[Layout difference records]
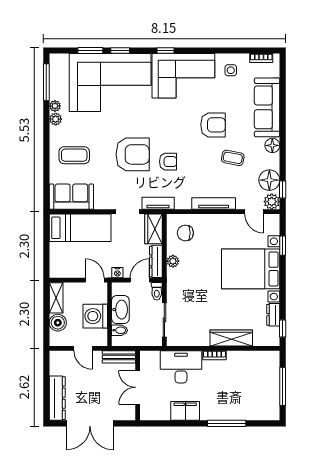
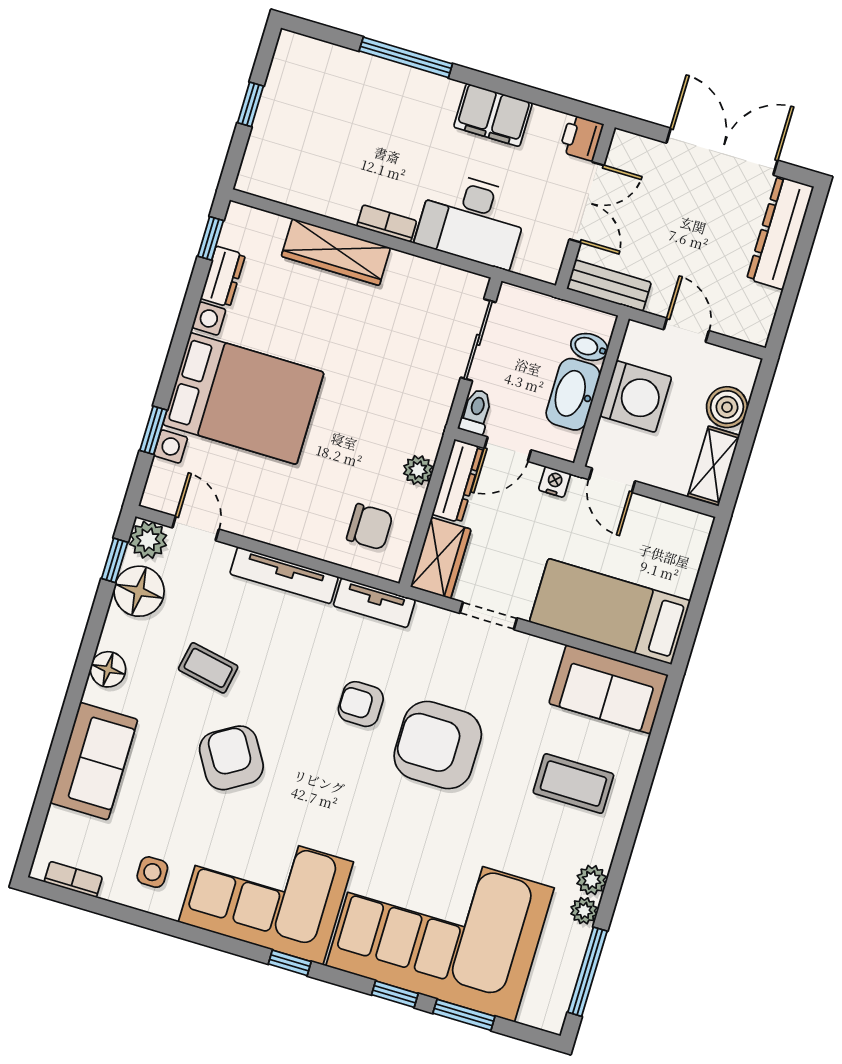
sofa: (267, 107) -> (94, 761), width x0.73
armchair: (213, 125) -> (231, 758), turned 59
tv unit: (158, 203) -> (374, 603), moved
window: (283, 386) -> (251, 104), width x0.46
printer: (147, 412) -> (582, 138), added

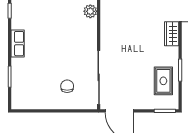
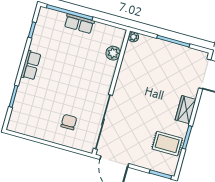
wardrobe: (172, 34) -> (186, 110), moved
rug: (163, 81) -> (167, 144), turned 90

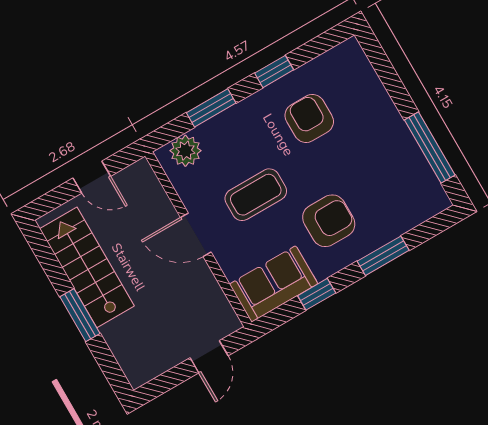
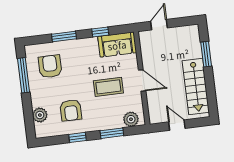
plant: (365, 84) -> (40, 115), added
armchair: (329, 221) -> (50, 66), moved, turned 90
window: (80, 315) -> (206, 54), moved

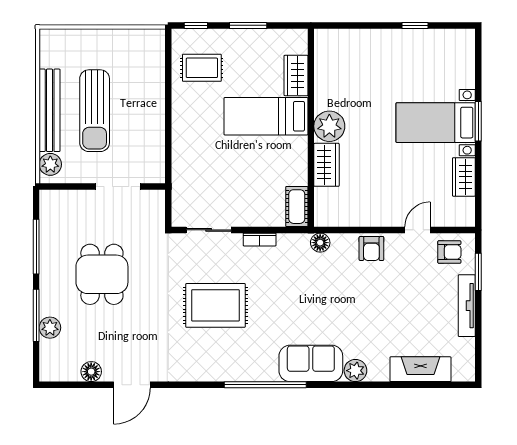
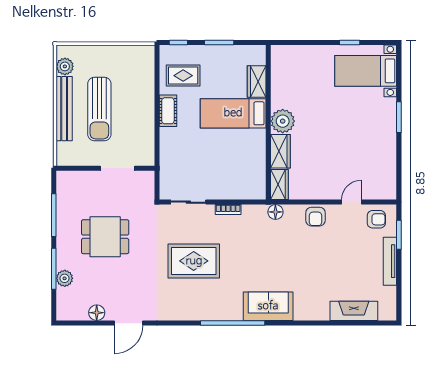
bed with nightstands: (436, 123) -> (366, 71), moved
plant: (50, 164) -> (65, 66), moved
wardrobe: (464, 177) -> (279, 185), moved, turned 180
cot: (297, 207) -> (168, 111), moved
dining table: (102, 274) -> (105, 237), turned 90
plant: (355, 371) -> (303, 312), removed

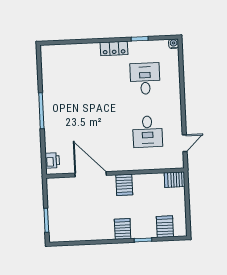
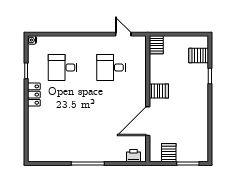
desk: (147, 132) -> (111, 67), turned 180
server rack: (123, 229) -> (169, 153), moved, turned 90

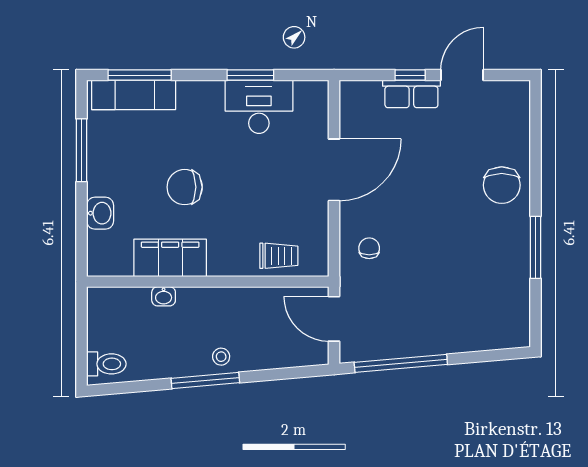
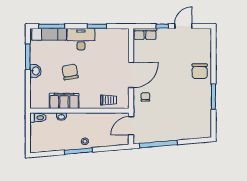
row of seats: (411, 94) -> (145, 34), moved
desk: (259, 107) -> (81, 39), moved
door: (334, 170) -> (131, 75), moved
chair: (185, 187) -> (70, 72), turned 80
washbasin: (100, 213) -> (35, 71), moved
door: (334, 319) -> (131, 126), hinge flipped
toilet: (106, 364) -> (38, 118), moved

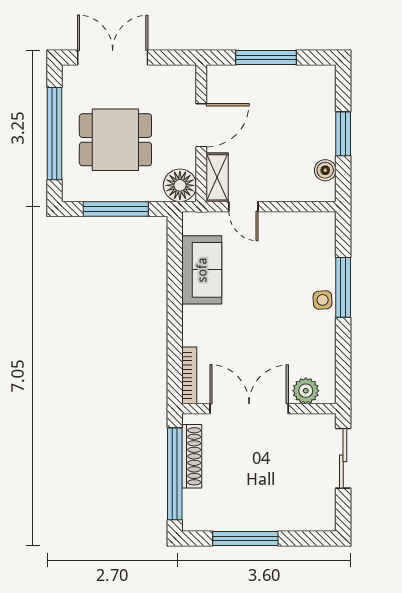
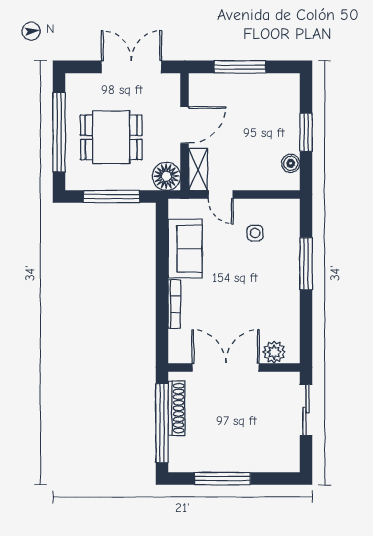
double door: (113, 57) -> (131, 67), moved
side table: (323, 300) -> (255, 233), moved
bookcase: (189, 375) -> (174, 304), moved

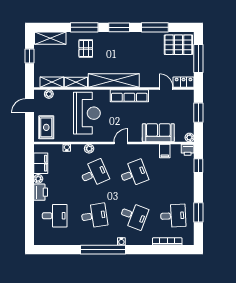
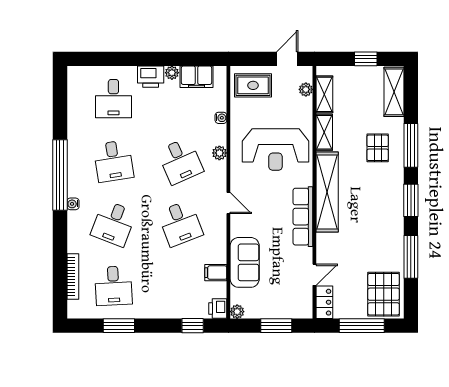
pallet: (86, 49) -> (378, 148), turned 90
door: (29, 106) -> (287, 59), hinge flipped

WORK TO BE COMPLETED
Your task is to repeat the opening line of the entries above and each line after it, ending with the line that has "cot: (297, 207) -> (168, 111), moved". Do not include the pictures.

RESULT FOR THIS EXERCISE
sofa: (267, 107) -> (94, 761), width x0.73
armchair: (213, 125) -> (231, 758), turned 59
tv unit: (158, 203) -> (374, 603), moved
window: (283, 386) -> (251, 104), width x0.46
printer: (147, 412) -> (582, 138), added

wardrobe: (172, 34) -> (186, 110), moved
rug: (163, 81) -> (167, 144), turned 90

plant: (365, 84) -> (40, 115), added
armchair: (329, 221) -> (50, 66), moved, turned 90
window: (80, 315) -> (206, 54), moved

bed with nightstands: (436, 123) -> (366, 71), moved
plant: (50, 164) -> (65, 66), moved
wardrobe: (464, 177) -> (279, 185), moved, turned 180
cot: (297, 207) -> (168, 111), moved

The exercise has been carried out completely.